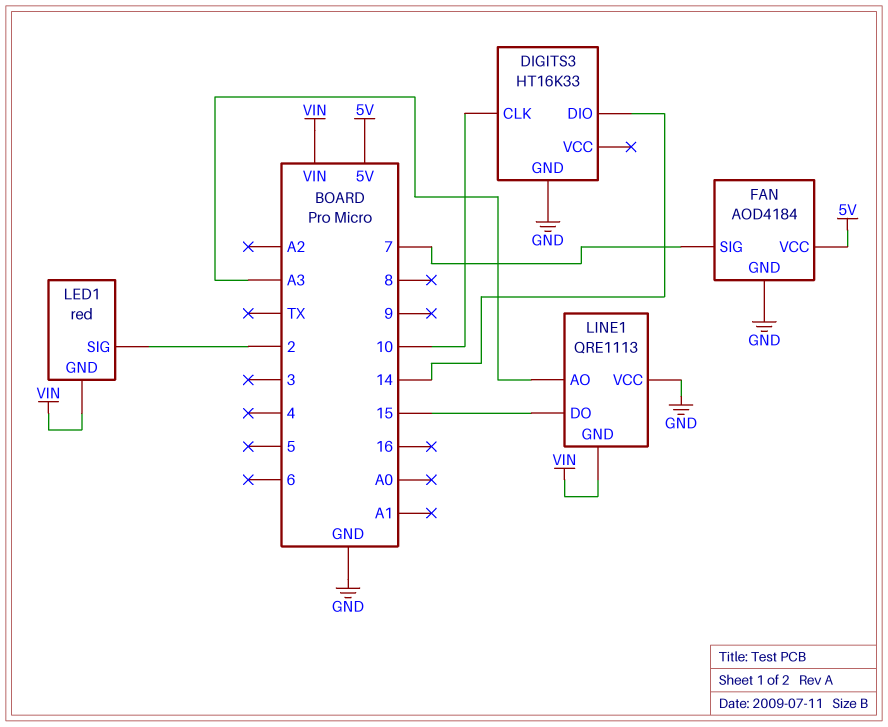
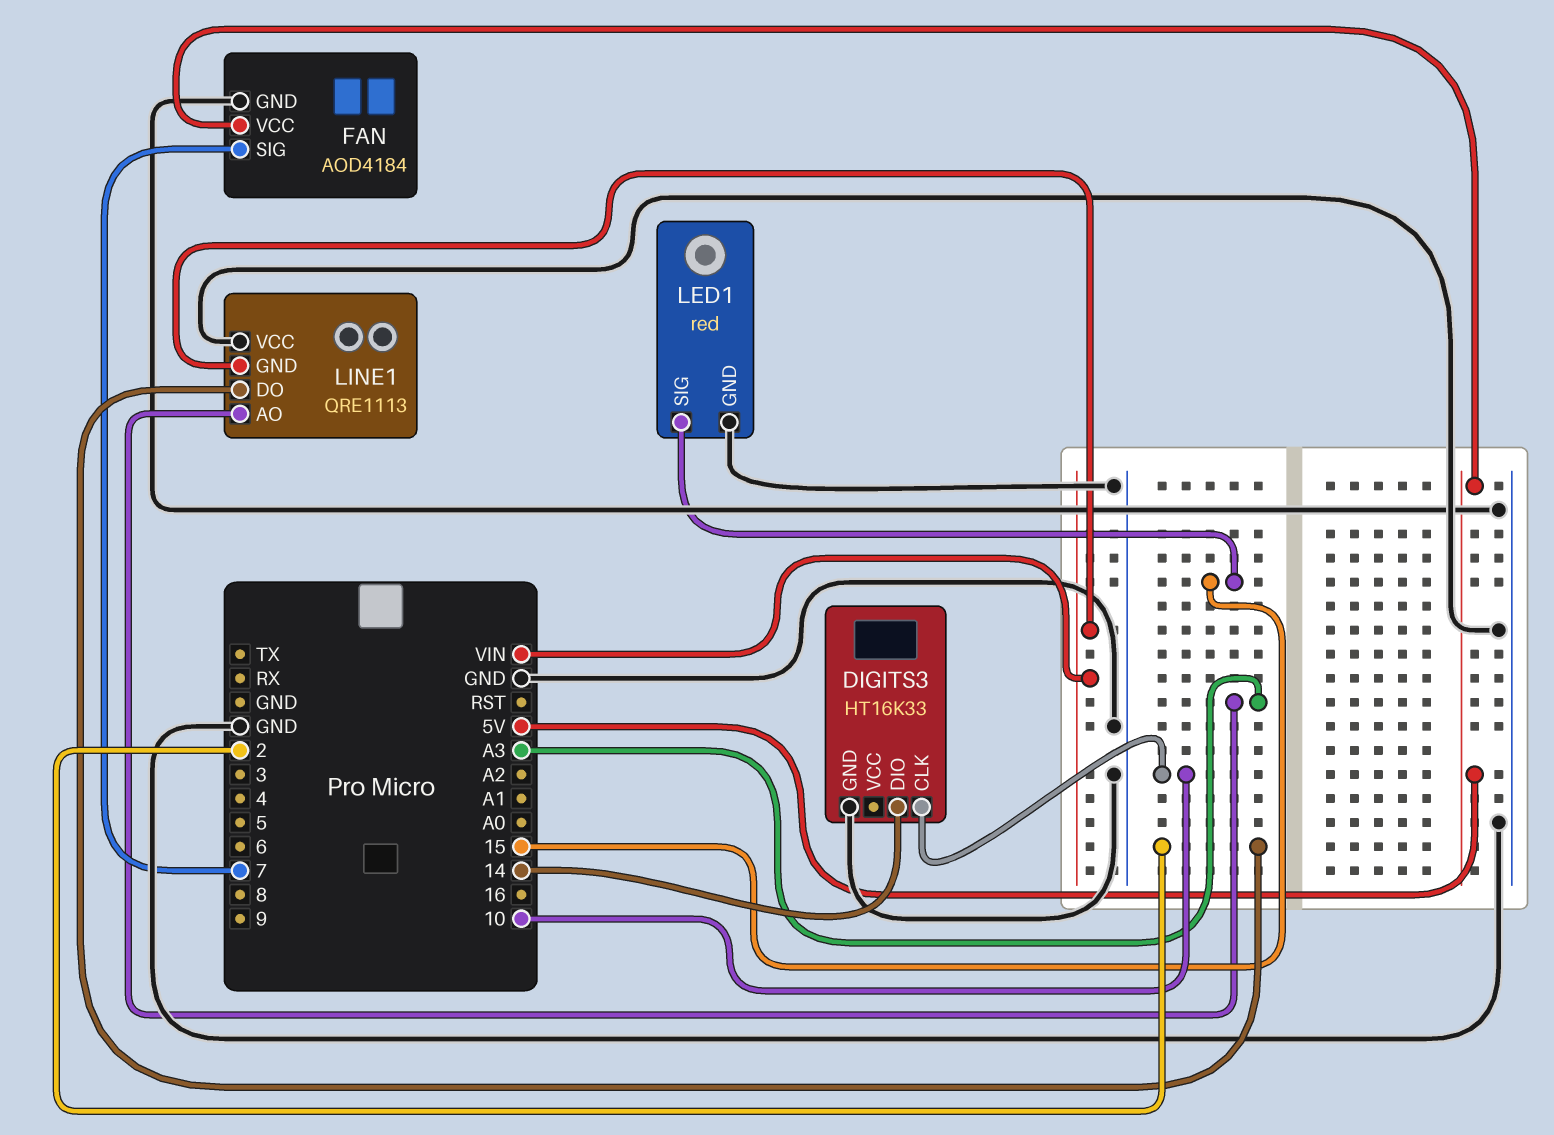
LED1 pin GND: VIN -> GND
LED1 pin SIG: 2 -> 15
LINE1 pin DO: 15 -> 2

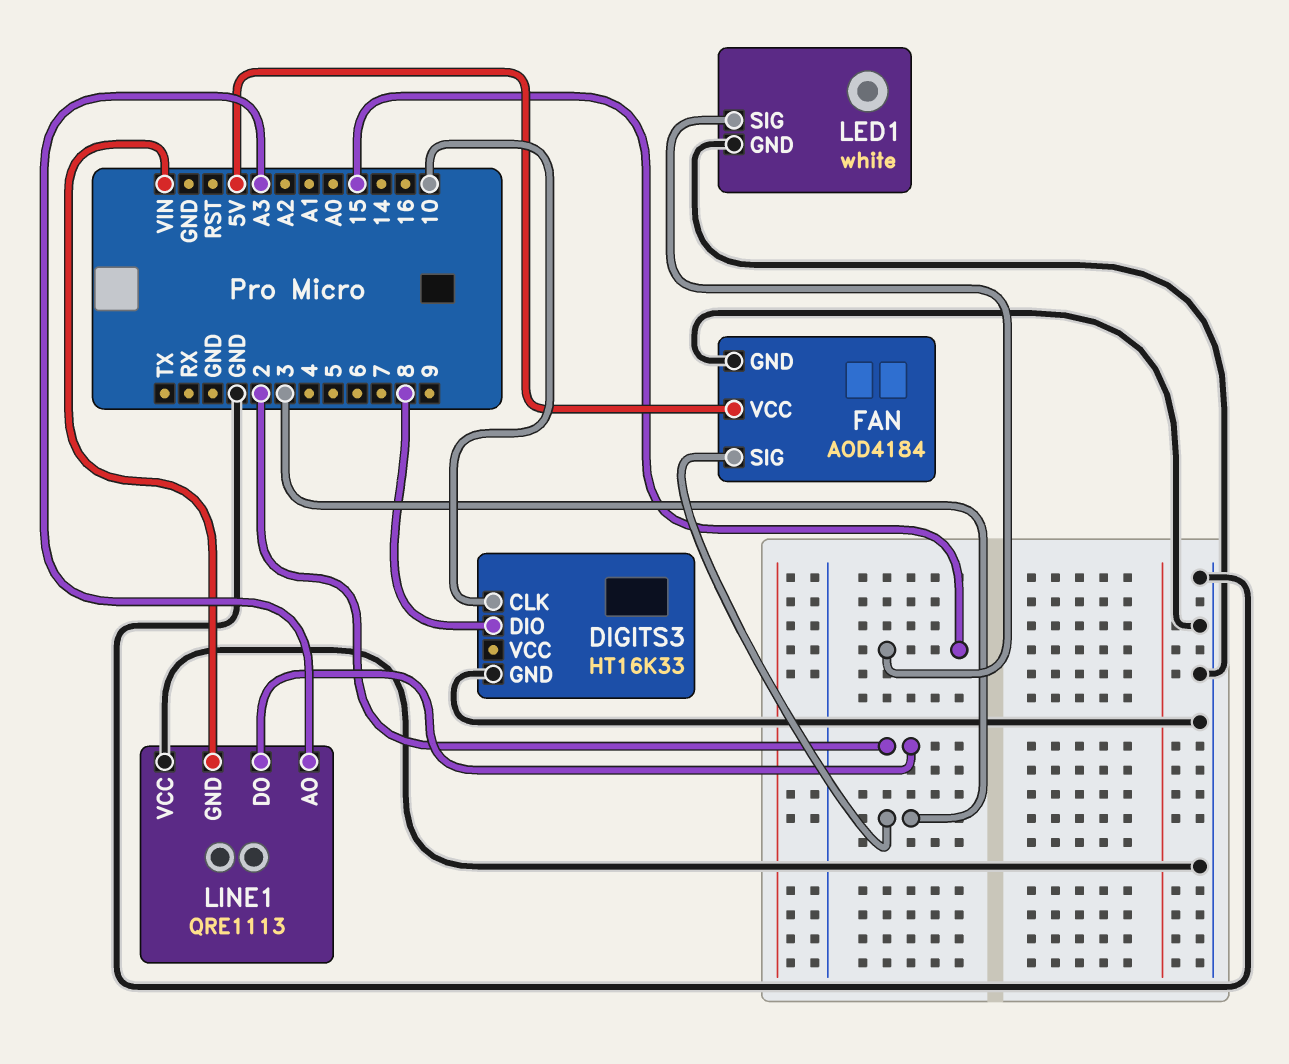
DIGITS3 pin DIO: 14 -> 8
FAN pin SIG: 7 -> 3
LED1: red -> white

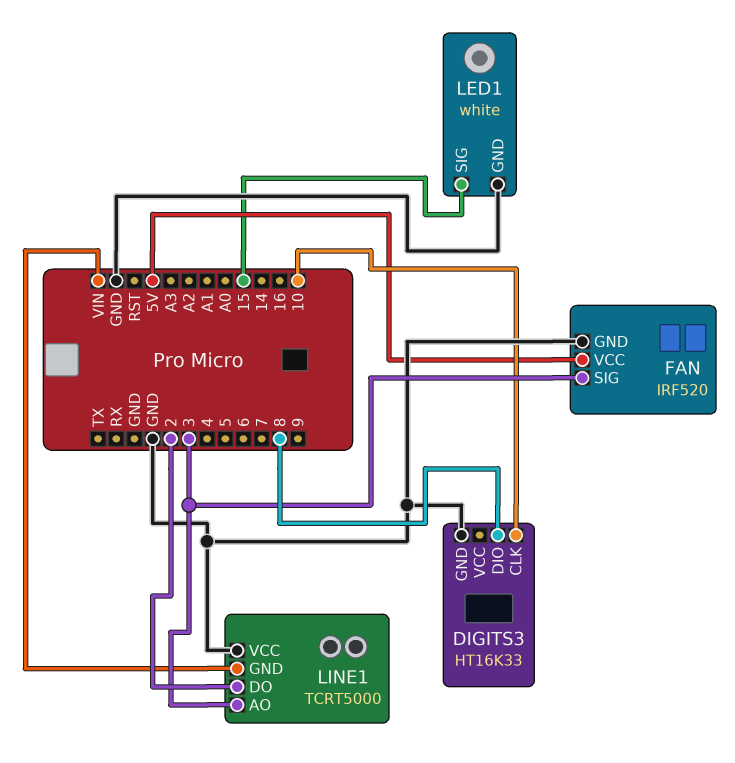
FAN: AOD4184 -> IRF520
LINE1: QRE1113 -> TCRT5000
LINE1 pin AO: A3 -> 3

----

Please set down, word for word, the lines starting at the line that holds "LINE1 pin DO: 15 -> 2" and running to the end of the listing, with no pictures.

__Solution__:
LINE1 pin DO: 15 -> 2

DIGITS3 pin DIO: 14 -> 8
FAN pin SIG: 7 -> 3
LED1: red -> white

FAN: AOD4184 -> IRF520
LINE1: QRE1113 -> TCRT5000
LINE1 pin AO: A3 -> 3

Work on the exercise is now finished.